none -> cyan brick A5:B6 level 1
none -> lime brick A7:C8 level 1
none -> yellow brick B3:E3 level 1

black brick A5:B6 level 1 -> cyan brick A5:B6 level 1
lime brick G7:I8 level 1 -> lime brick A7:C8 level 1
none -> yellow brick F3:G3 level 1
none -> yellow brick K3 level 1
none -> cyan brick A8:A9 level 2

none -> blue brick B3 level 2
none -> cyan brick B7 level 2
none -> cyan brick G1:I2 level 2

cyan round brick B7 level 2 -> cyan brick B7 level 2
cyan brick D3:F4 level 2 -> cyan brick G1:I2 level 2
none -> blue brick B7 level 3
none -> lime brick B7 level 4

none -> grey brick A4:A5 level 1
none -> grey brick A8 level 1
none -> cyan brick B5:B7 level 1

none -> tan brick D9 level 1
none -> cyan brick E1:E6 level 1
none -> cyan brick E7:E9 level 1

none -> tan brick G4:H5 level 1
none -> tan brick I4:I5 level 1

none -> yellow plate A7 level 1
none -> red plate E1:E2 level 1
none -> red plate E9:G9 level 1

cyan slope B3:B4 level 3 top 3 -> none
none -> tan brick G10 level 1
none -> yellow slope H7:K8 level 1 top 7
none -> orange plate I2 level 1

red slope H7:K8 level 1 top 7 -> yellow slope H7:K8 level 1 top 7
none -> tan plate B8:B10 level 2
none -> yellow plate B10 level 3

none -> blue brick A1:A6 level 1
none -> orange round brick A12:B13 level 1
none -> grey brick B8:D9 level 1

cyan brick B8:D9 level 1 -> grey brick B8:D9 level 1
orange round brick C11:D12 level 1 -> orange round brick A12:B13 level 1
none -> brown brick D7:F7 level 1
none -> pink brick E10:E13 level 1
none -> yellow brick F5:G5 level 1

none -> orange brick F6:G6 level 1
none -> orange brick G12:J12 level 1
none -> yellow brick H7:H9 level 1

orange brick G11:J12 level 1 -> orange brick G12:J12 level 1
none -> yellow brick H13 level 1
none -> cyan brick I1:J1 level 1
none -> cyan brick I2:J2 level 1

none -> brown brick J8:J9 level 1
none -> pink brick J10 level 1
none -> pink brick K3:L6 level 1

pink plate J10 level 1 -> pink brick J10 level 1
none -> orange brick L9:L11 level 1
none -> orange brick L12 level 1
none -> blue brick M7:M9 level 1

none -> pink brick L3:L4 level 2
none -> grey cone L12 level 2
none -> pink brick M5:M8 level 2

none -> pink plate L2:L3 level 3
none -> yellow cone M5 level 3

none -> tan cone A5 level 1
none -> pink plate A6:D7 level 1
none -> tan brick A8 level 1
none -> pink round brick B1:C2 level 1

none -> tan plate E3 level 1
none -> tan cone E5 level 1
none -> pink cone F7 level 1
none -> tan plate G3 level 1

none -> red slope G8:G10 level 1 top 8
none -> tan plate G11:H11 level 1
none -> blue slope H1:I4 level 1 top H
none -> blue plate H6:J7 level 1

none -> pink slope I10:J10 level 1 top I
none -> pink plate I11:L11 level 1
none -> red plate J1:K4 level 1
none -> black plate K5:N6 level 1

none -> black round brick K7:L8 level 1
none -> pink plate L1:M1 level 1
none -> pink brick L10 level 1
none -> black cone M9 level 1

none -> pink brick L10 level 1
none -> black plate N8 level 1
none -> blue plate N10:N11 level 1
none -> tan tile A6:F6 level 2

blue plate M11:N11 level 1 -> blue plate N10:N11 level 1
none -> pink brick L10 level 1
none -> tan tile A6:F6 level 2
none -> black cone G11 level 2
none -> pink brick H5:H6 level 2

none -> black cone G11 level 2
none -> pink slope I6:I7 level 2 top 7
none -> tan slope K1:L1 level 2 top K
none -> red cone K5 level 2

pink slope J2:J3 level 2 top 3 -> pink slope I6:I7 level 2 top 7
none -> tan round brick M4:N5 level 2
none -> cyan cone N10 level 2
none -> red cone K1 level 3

● ● ●

- DIRECTIONS FOR THIS TASK
The answer must consist of every line from the data that contains the word "brown".

- ANSWER
none -> brown brick D7:F7 level 1
none -> brown brick J8:J9 level 1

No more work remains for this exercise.